__Exercise details__
What is needed is an exact transcription of every record, minus the pictures.

__Input__
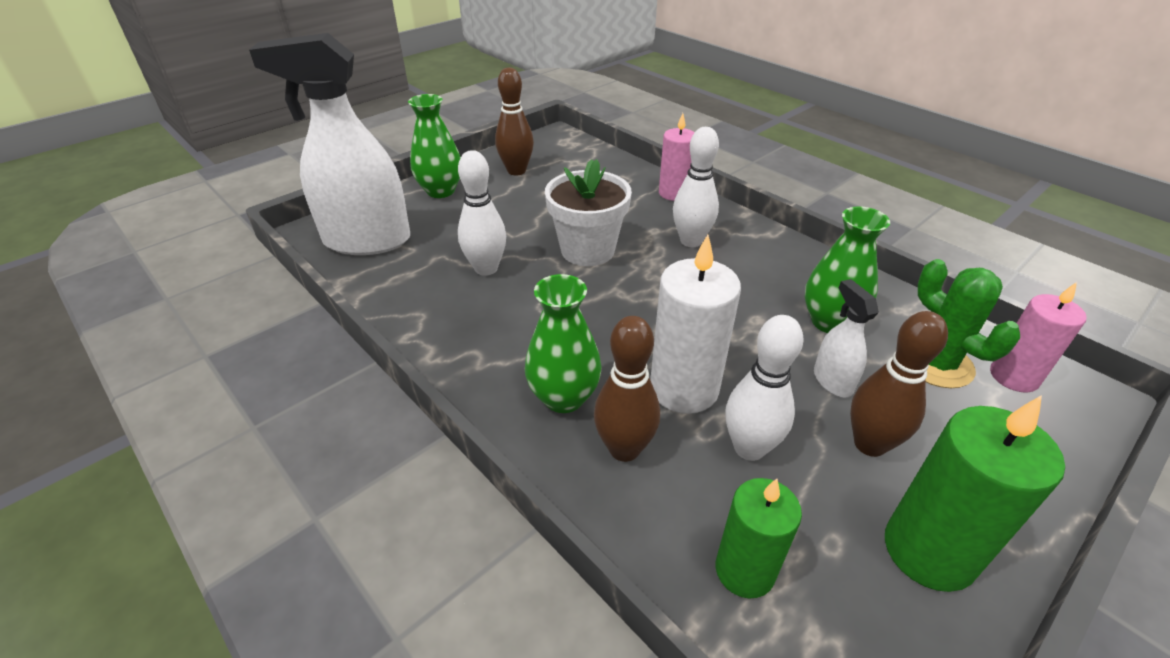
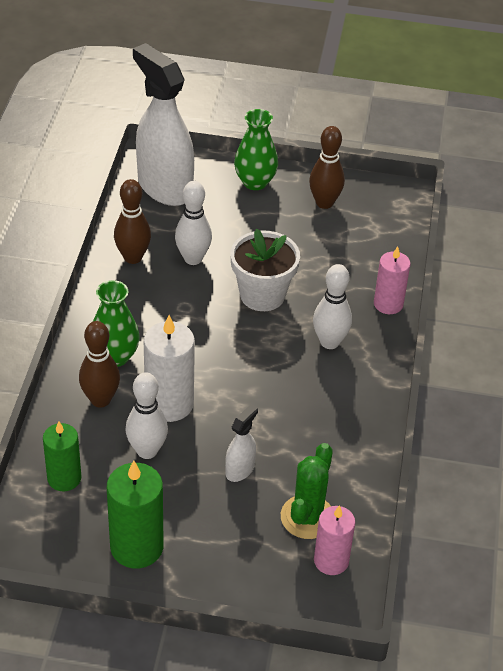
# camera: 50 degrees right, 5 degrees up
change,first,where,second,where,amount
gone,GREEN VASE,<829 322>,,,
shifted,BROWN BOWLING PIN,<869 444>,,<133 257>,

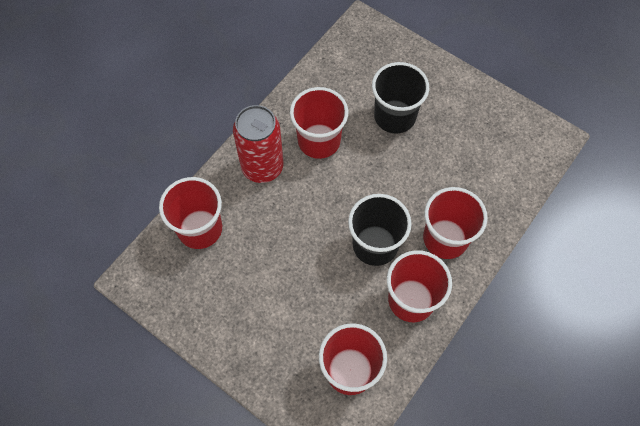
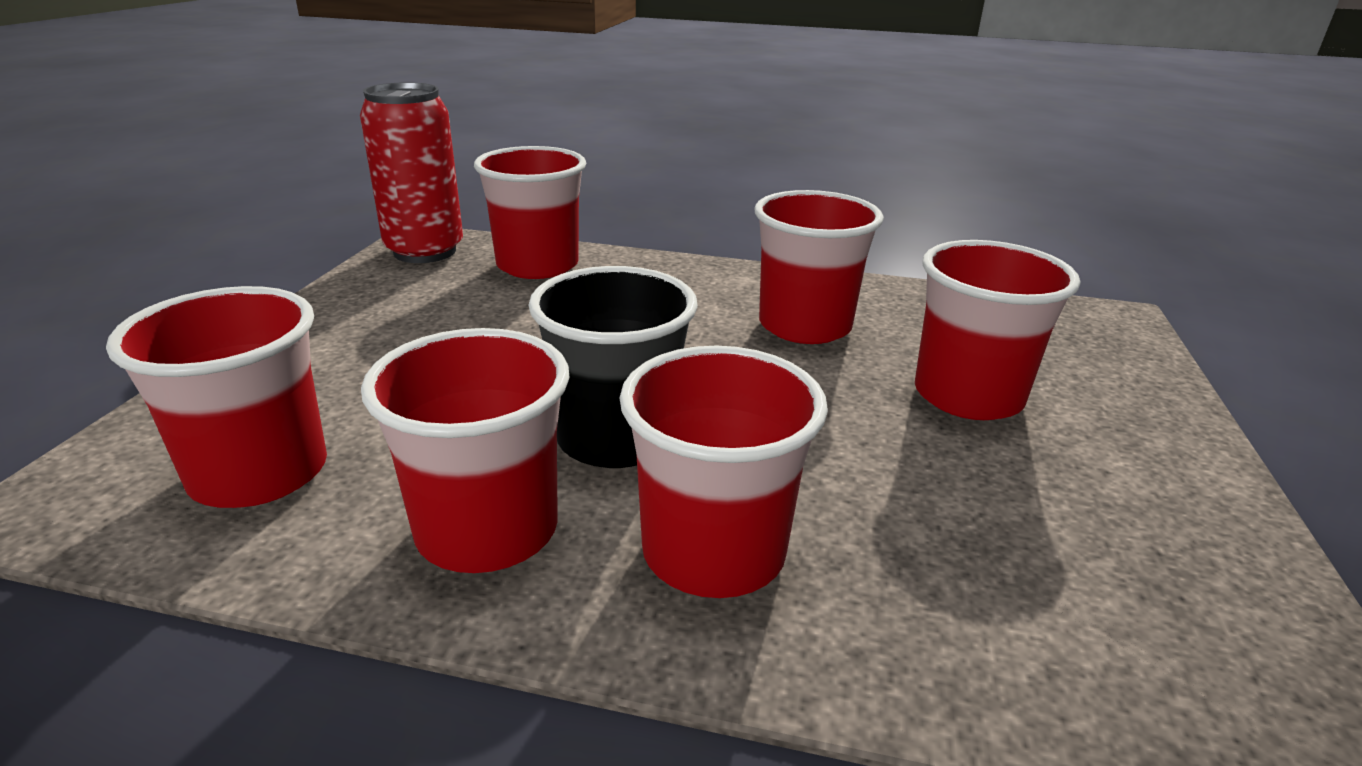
# camera: 65 degrees right, 35 degrees down
change,first,where,second,where,amount
shifted,RED CAN,<262 167>,,<425 251>,
repainted,BLACK CUP,<394 116>,RED CUP,<968 395>,

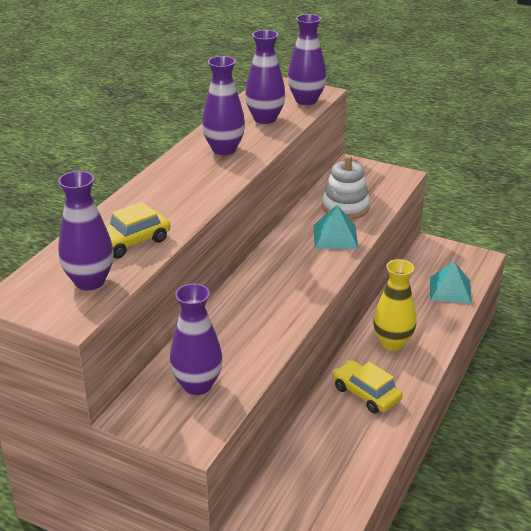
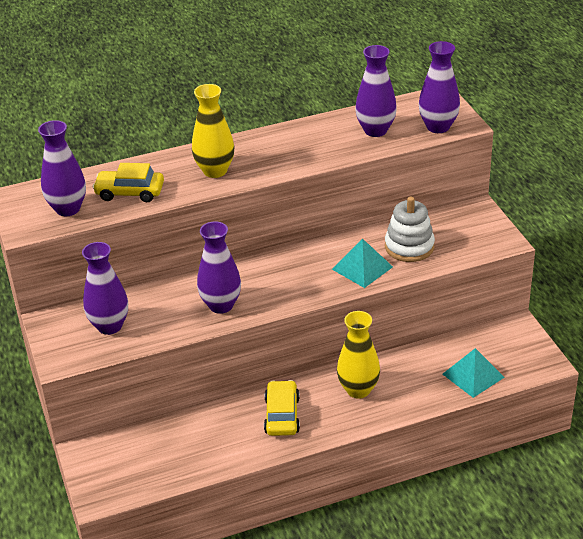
# camera: 45 degrees right, 5 degrees up
change,first,where,second,where,amount
new,,,YELLOW VASE,<215 171>,
shifted,PURPLE VASE,<224 149>,,<221 305>,

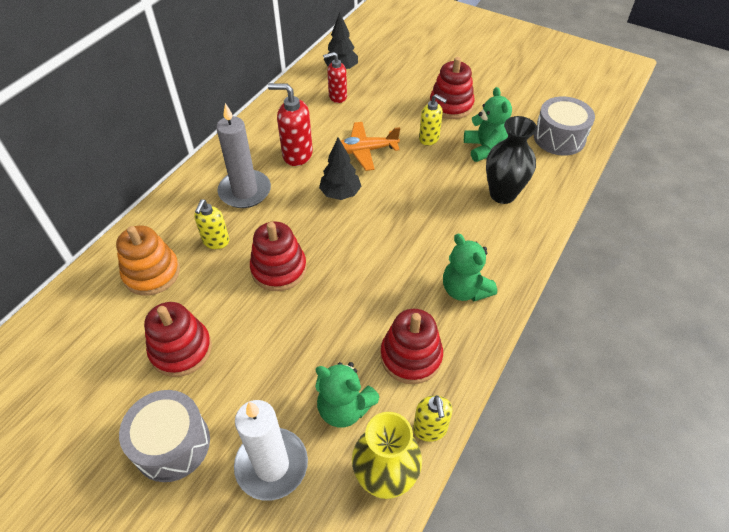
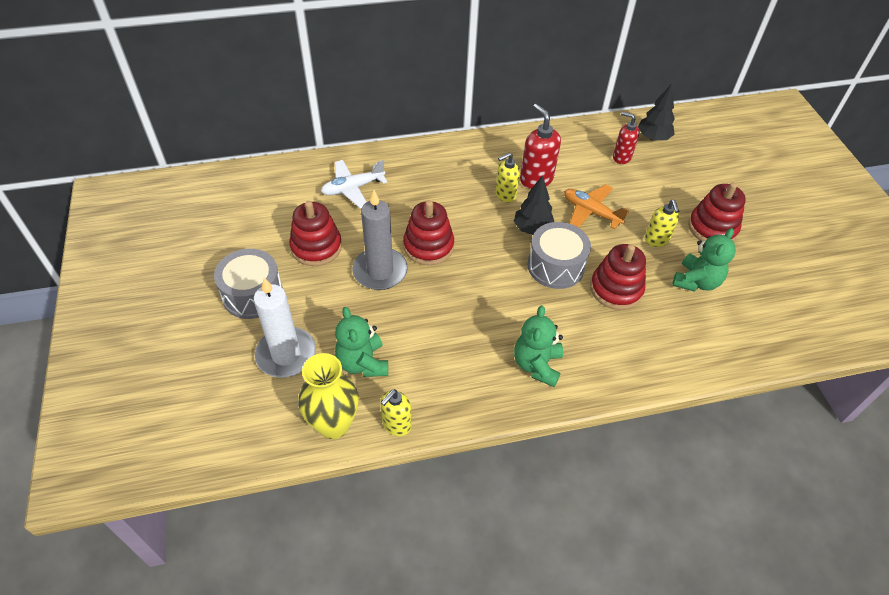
# camera: 45 degrees right, 0 degrees up
change,first,where,second,where,amount
gone,BLACK VASE,<502 194>,,,
shifted,YELLOW SOAP DISPENSER,<216 241>,,<505 195>,
shifted,GREY CANDLE,<245 191>,,<380 271>,
shifted,RED STACKING TOY,<411 356>,,<616 289>,
shifted,GREY DRUM,<559 138>,,<555 266>,
swapped,ORANGE STACKING TOY,<152 273>,WHITE PLANE,<353 188>,

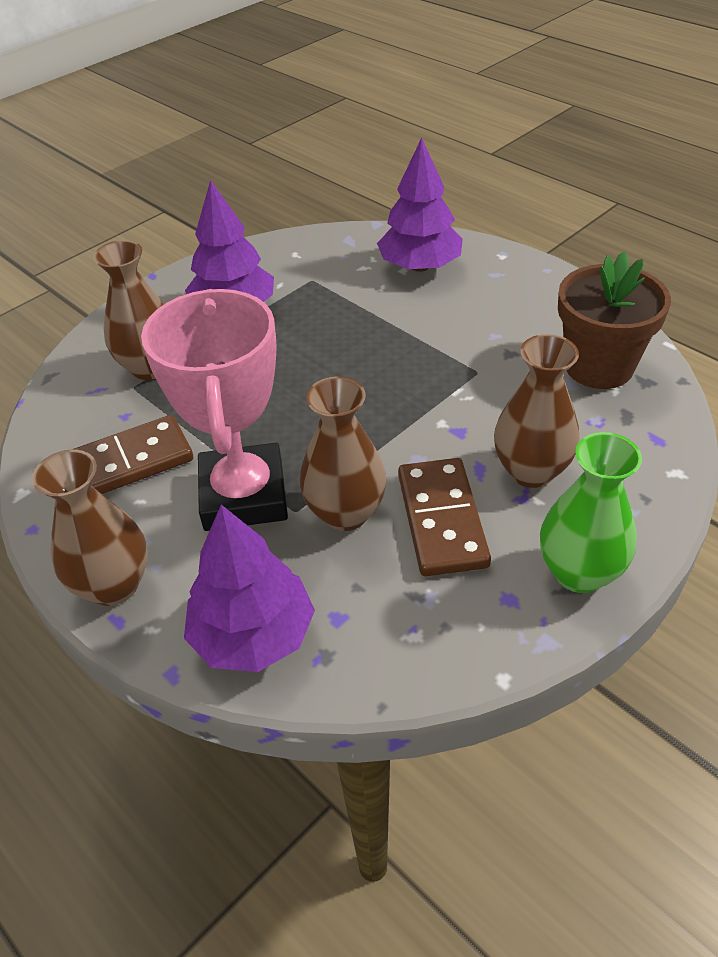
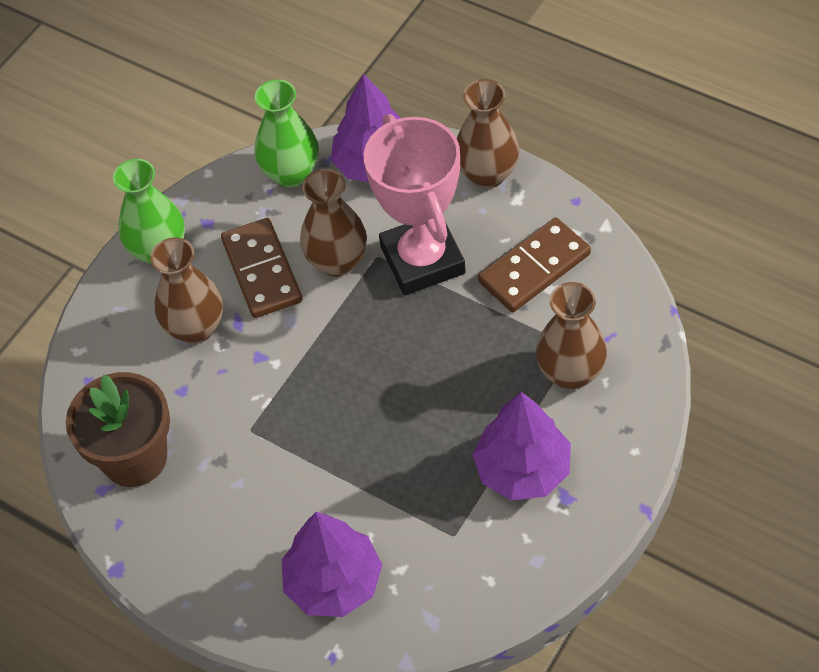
# camera: 170 degrees right, 10 degrees up
change,first,where,second,where,amount
new,,,GREEN VASE,<291 173>,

__Result of the exercise__
# camera: 50 degrees right, 5 degrees up
change,first,where,second,where,amount
gone,GREEN VASE,<829 322>,,,
shifted,BROWN BOWLING PIN,<869 444>,,<133 257>,

# camera: 65 degrees right, 35 degrees down
change,first,where,second,where,amount
shifted,RED CAN,<262 167>,,<425 251>,
repainted,BLACK CUP,<394 116>,RED CUP,<968 395>,

# camera: 45 degrees right, 5 degrees up
change,first,where,second,where,amount
new,,,YELLOW VASE,<215 171>,
shifted,PURPLE VASE,<224 149>,,<221 305>,

# camera: 45 degrees right, 0 degrees up
change,first,where,second,where,amount
gone,BLACK VASE,<502 194>,,,
shifted,YELLOW SOAP DISPENSER,<216 241>,,<505 195>,
shifted,GREY CANDLE,<245 191>,,<380 271>,
shifted,RED STACKING TOY,<411 356>,,<616 289>,
shifted,GREY DRUM,<559 138>,,<555 266>,
swapped,ORANGE STACKING TOY,<152 273>,WHITE PLANE,<353 188>,

# camera: 170 degrees right, 10 degrees up
change,first,where,second,where,amount
new,,,GREEN VASE,<291 173>,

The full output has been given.